ABOUT THIS EXERCISE:
Leave out the pictures and repeat everything else in the records exactly.

RECORDS SHOWN:
----

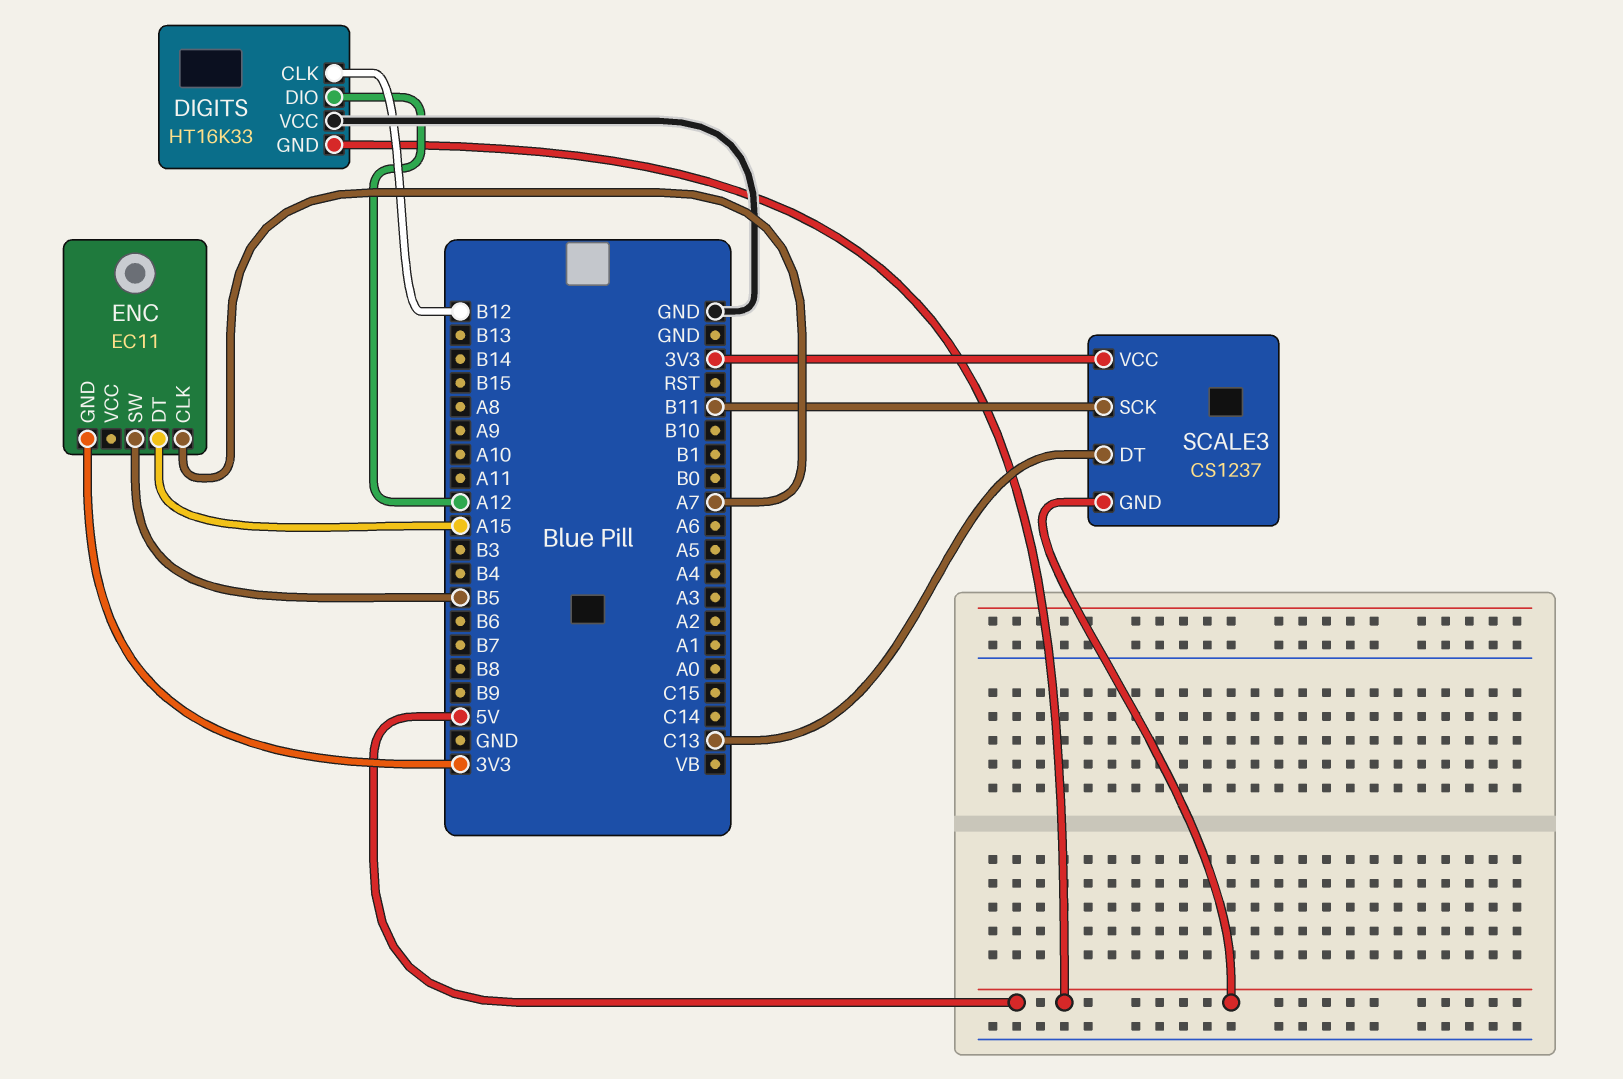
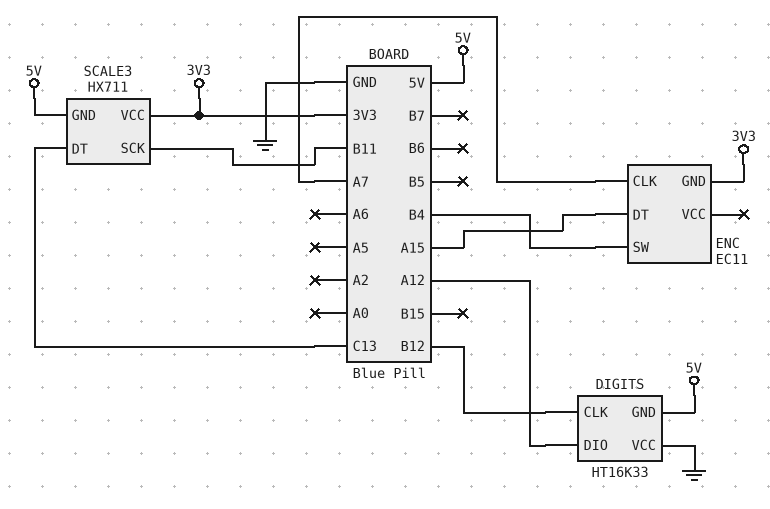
ENC pin SW: B5 -> B4
SCALE3: CS1237 -> HX711

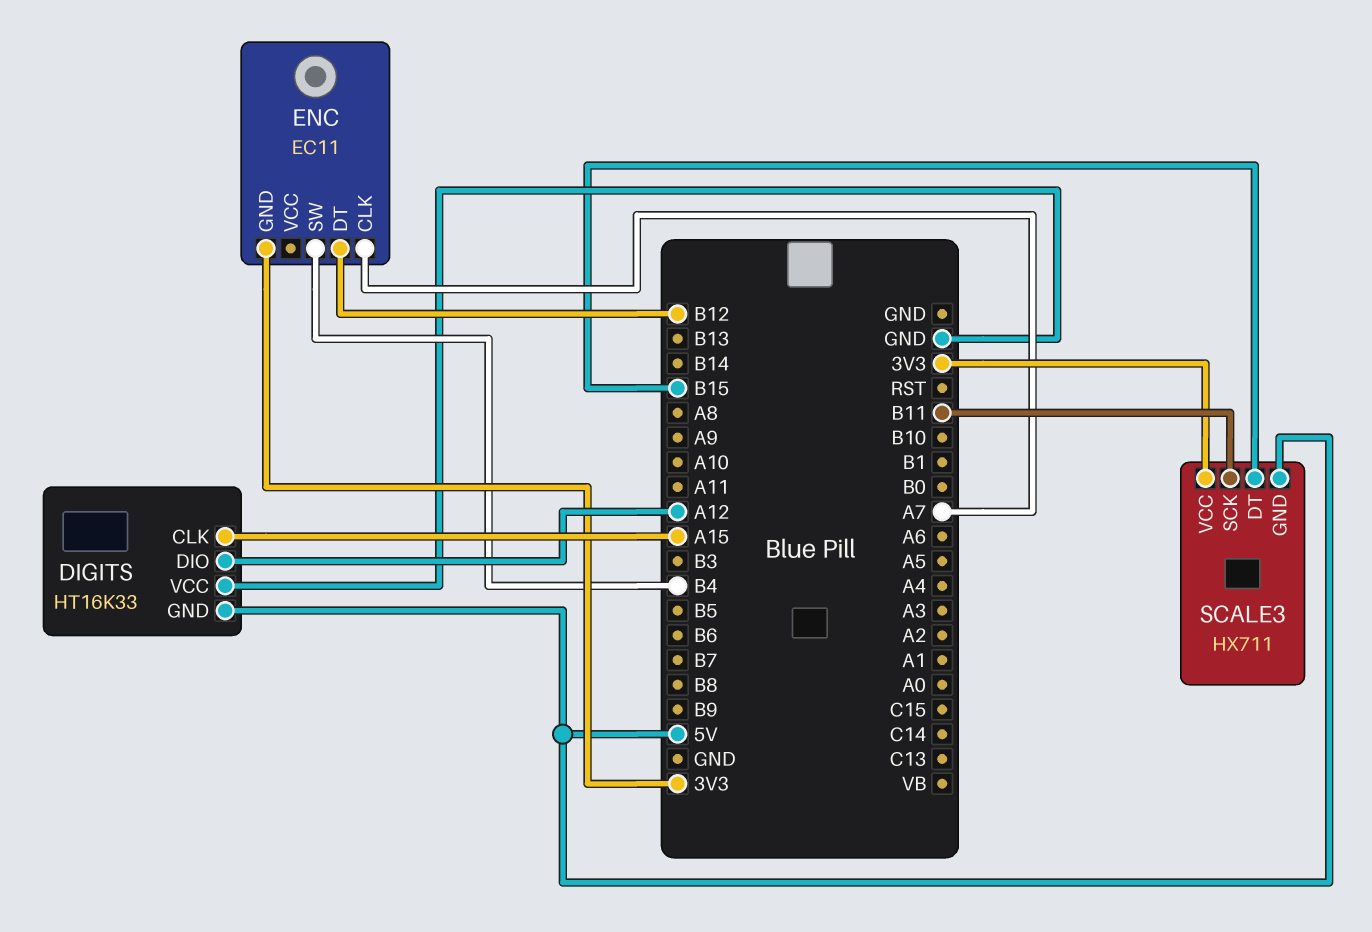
DIGITS pin CLK: B12 -> A15
ENC pin DT: A15 -> B12
SCALE3 pin DT: C13 -> B15

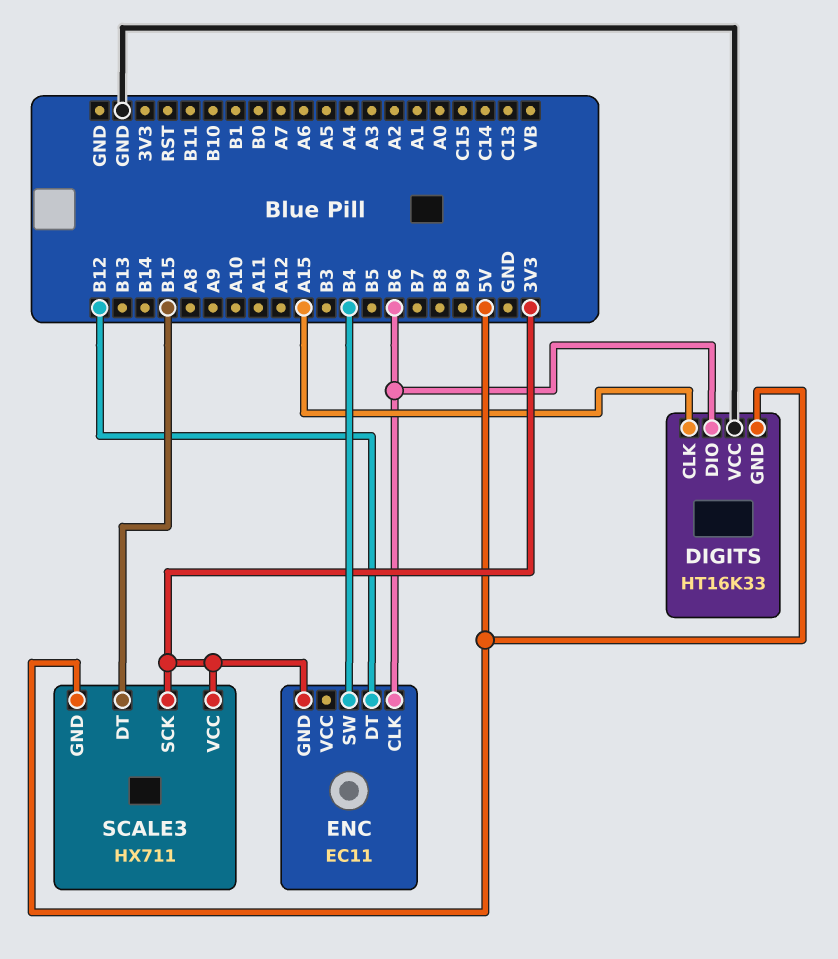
DIGITS pin DIO: A12 -> B6
ENC pin CLK: A7 -> B6
SCALE3 pin SCK: B11 -> 3V3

----

ANSWER SPACE:
ENC pin SW: B5 -> B4
SCALE3: CS1237 -> HX711

DIGITS pin CLK: B12 -> A15
ENC pin DT: A15 -> B12
SCALE3 pin DT: C13 -> B15

DIGITS pin DIO: A12 -> B6
ENC pin CLK: A7 -> B6
SCALE3 pin SCK: B11 -> 3V3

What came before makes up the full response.